#### Data to process
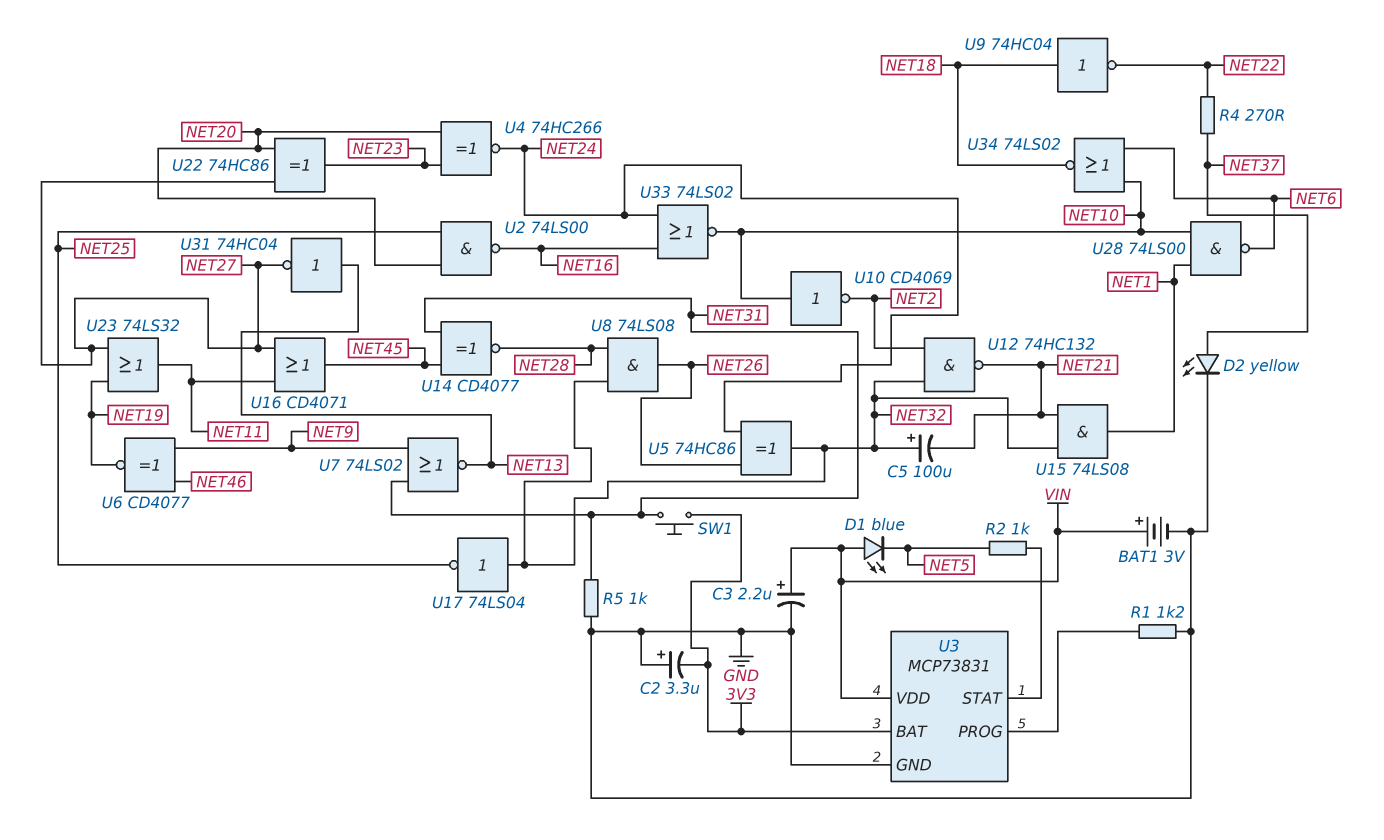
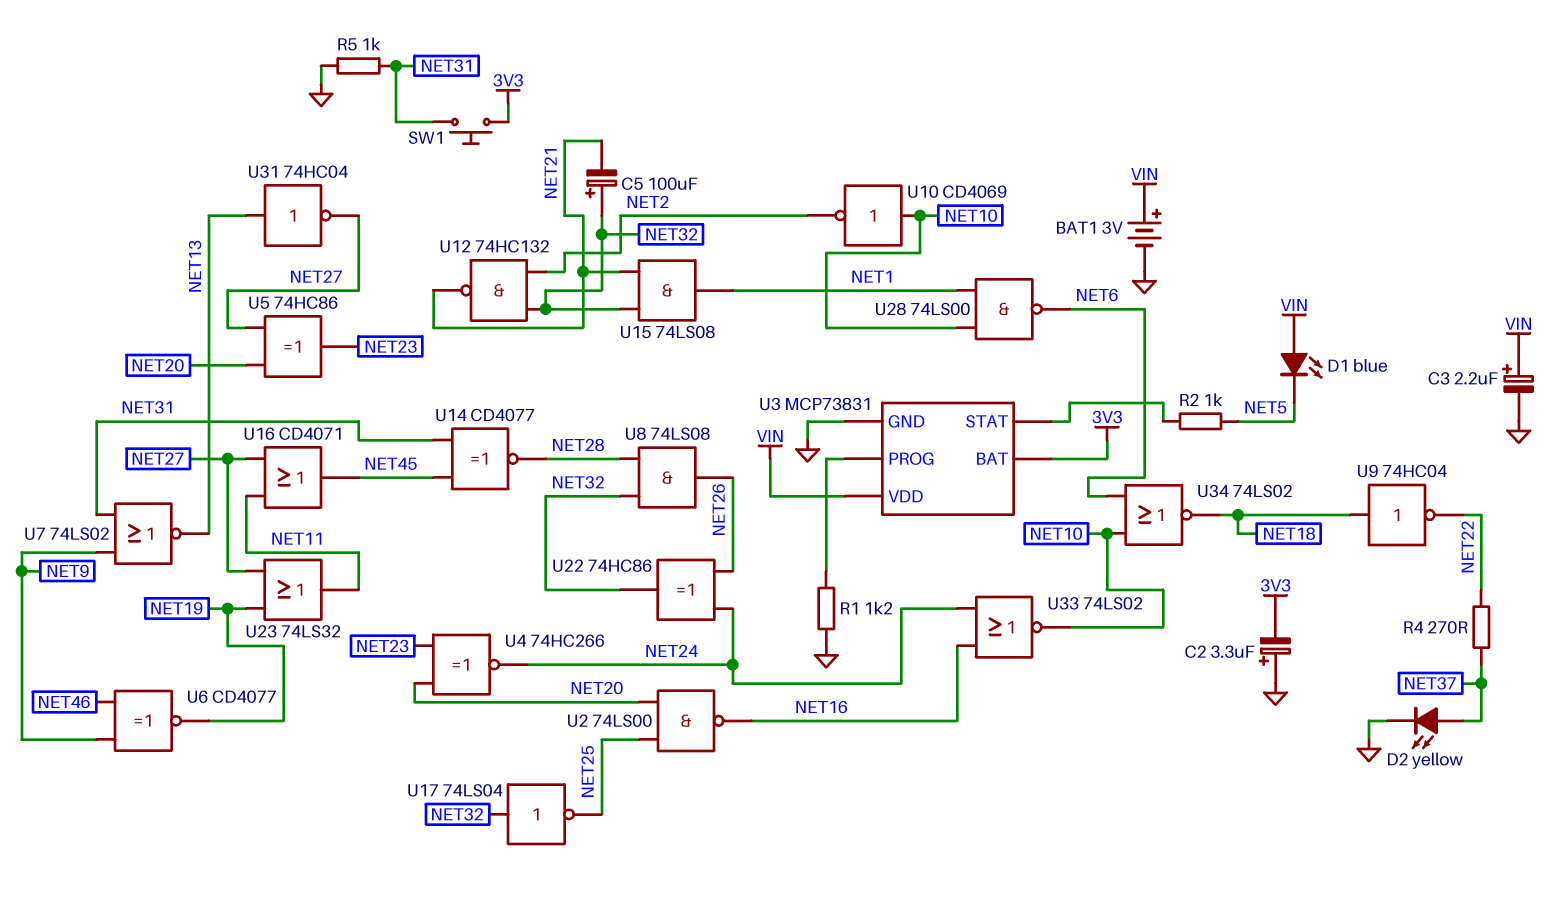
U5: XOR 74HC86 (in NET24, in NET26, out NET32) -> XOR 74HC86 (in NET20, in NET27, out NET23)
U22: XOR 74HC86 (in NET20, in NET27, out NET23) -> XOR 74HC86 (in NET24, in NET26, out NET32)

--

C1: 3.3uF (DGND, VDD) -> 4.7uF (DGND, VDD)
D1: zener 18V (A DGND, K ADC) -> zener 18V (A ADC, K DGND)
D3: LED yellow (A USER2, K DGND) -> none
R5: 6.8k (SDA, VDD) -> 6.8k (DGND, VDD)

#### Work request
Exactly the lines above from the one with "D1: zener 18V" to the one with "R5: 6.8k (SDA, VDD) -> 6.8k (DGND, VDD)", both included, are to be quoted; leave the rest out.

#### Result of the task
D1: zener 18V (A DGND, K ADC) -> zener 18V (A ADC, K DGND)
D3: LED yellow (A USER2, K DGND) -> none
R5: 6.8k (SDA, VDD) -> 6.8k (DGND, VDD)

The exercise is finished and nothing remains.